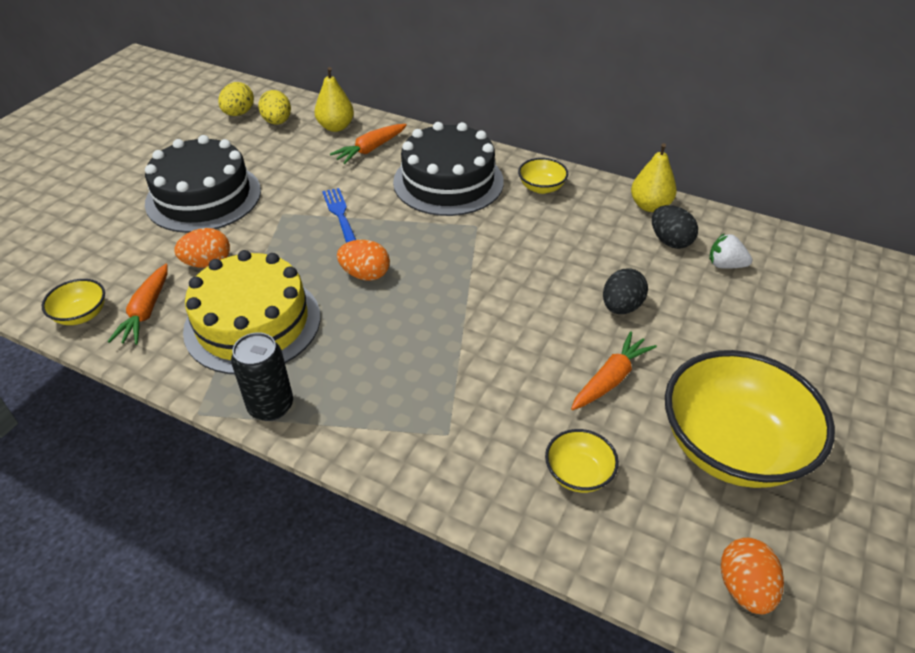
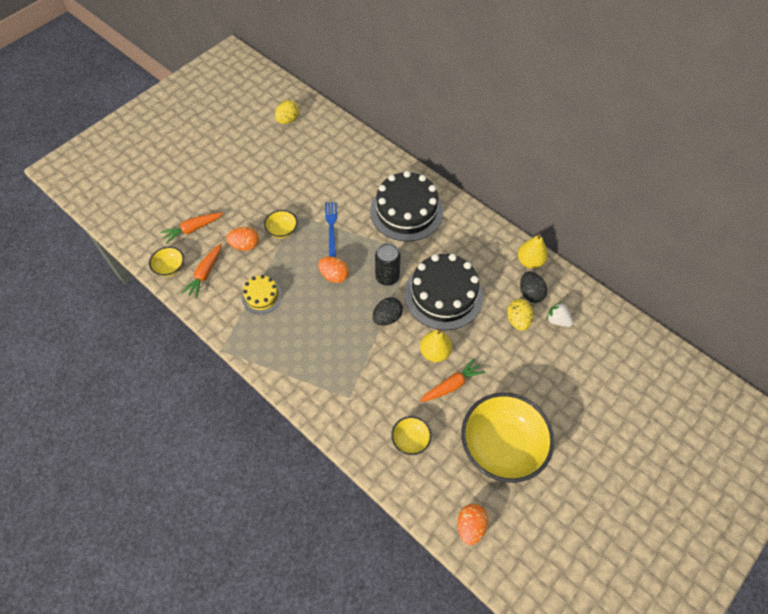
camera: 15 degrees right, 15 degrees up
(203, 197) = (252, 191): black cake -> black cake (443, 295)
(252, 323) = (262, 296): yellow cake -> yellow cake, size x0.52
(271, 406) = (260, 355): black can -> black can (387, 277)
(277, 122) = (311, 133): yellow egg -> yellow egg (518, 320)
(336, 127) = (347, 146): yellow pear -> yellow pear (435, 352)
(370, 149) = (365, 171): orange carrot -> orange carrot (193, 229)
(541, 187) = (465, 230): yellow bowl -> yellow bowl (282, 230)
(621, 307) = (478, 336): black egg -> black egg (387, 317)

#####

- [Exercise]
Give again, word for word, every line from the one holding "(277, 122) = (311, 133): yellow" to the end of the data.

- [Response to the exercise]
(277, 122) = (311, 133): yellow egg -> yellow egg (518, 320)
(336, 127) = (347, 146): yellow pear -> yellow pear (435, 352)
(370, 149) = (365, 171): orange carrot -> orange carrot (193, 229)
(541, 187) = (465, 230): yellow bowl -> yellow bowl (282, 230)
(621, 307) = (478, 336): black egg -> black egg (387, 317)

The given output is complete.